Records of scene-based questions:
━━━━━━
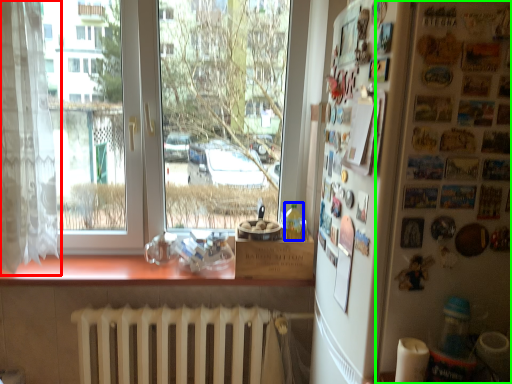
Question: Based on their relative distances, which object is nearer to curtain (highlighted by a red box)? Choose from bottle (highlighted by a blue box) and bulletin board (highlighted by a green box).

Choices:
 (A) bottle
 (B) bulletin board

Answer: (A)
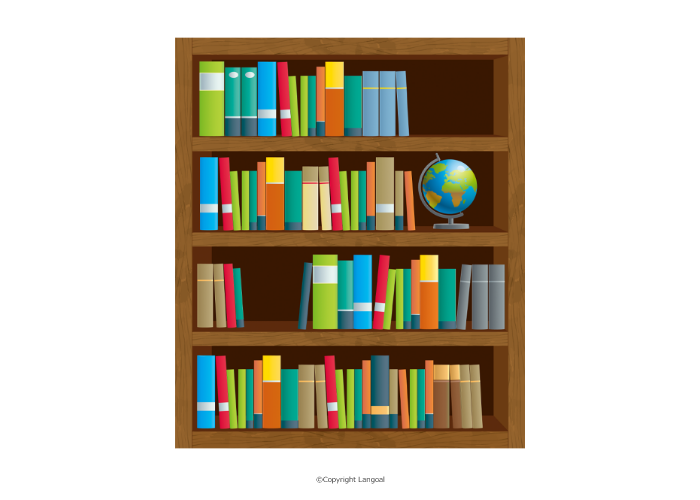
━━━━━━
**What you need to do**
Format the lines of the entries above as a numbered list, skipping blank lines and leaving out the pictures.

**Result**
1. Question: Based on their relative distances, which object is nearer to curtain (highlighted by a red box)? Choose from bottle (highlighted by a blue box) and bulletin board (highlighted by a green box).
2. Choices:
3.  (A) bottle
4.  (B) bulletin board
5. Answer: (A)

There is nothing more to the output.